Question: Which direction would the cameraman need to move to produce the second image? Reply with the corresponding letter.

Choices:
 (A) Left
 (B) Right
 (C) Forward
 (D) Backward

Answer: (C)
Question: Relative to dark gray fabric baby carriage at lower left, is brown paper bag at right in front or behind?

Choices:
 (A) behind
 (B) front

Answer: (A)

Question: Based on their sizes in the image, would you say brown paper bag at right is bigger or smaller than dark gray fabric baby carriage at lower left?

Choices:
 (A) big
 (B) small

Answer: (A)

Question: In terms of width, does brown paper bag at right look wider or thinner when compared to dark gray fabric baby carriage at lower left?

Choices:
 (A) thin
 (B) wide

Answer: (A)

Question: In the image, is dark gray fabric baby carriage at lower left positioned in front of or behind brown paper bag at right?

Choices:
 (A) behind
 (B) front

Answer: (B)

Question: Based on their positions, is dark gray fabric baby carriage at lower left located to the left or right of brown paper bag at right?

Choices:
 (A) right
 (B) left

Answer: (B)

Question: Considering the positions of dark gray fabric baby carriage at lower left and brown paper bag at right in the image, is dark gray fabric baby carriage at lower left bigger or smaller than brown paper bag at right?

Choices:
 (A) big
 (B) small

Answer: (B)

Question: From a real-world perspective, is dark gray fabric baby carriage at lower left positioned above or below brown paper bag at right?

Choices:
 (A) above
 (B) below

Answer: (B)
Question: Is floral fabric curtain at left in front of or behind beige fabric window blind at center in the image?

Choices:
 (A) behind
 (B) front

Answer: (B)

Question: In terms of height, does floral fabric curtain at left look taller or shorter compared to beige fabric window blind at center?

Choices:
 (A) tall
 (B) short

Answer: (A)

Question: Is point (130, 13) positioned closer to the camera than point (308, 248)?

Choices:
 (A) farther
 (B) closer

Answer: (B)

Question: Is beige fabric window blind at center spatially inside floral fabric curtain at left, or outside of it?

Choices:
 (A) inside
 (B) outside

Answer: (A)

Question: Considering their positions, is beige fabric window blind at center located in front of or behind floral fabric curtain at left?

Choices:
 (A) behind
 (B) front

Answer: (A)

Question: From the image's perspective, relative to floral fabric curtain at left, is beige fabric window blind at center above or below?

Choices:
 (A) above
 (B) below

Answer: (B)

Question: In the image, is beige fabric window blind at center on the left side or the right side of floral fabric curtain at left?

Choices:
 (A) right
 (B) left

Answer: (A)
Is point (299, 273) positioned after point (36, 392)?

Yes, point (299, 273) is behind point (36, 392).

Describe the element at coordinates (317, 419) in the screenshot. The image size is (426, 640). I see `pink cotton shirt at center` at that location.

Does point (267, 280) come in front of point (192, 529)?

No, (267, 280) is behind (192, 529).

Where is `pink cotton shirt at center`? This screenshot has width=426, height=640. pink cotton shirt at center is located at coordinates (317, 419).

• • • •

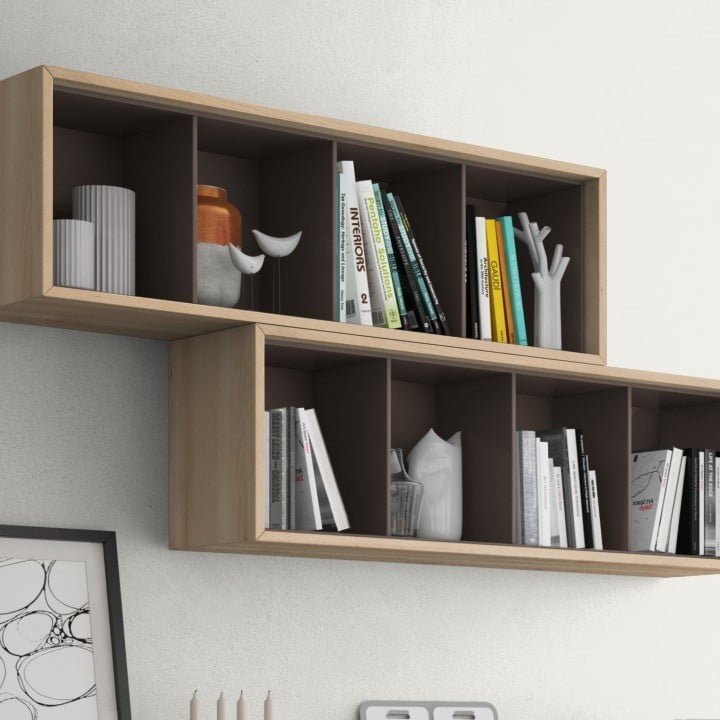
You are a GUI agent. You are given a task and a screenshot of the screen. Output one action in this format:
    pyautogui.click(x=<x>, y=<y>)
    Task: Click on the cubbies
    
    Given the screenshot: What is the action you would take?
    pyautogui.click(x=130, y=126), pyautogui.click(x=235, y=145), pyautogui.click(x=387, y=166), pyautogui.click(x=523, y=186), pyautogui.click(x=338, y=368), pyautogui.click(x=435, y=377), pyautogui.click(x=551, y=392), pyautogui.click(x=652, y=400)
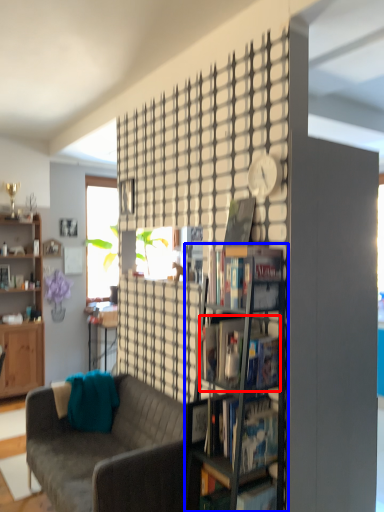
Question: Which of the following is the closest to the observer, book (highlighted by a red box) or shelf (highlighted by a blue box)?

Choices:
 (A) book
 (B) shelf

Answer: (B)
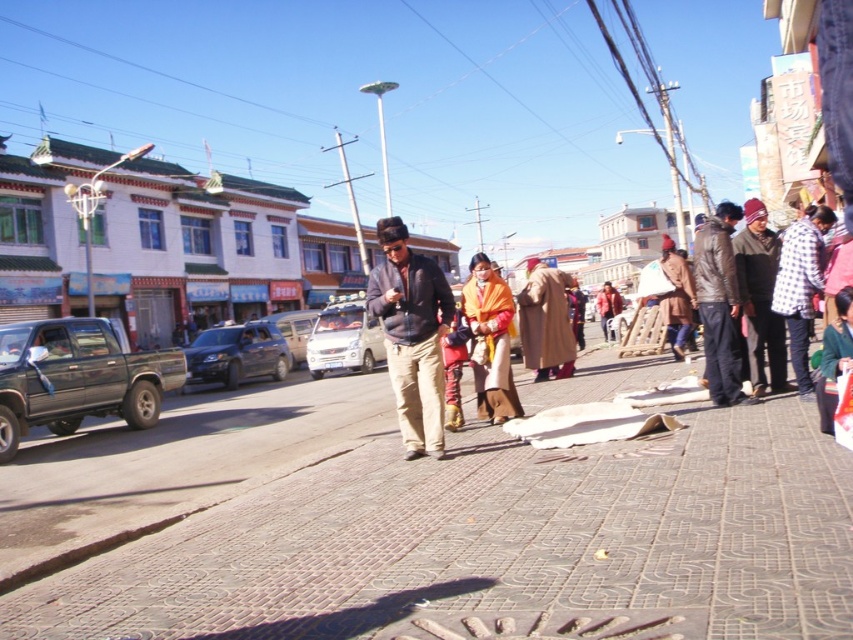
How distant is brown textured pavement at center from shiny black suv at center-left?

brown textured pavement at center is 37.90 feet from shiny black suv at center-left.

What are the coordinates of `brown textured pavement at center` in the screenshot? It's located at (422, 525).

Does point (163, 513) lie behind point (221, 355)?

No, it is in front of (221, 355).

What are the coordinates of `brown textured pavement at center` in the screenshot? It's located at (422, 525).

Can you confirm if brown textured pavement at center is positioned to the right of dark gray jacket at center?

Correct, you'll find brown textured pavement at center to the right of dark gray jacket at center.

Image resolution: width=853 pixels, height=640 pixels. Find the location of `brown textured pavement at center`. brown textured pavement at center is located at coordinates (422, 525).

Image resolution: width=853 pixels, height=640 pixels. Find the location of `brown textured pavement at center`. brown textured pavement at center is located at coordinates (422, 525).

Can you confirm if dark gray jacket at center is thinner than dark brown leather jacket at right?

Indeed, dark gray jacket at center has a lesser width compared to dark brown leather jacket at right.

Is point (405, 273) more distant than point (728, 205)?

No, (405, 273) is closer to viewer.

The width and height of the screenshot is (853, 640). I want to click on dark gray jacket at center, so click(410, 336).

• • • •

→ Task:
Reproduce word for word the part of the material above that opens with the line containing "Does point (267, 280)" and closes with the line containing "No, (267, 280) is behind (192, 529).", including both of those lines.

→ Answer section:
Does point (267, 280) come in front of point (192, 529)?

No, (267, 280) is behind (192, 529).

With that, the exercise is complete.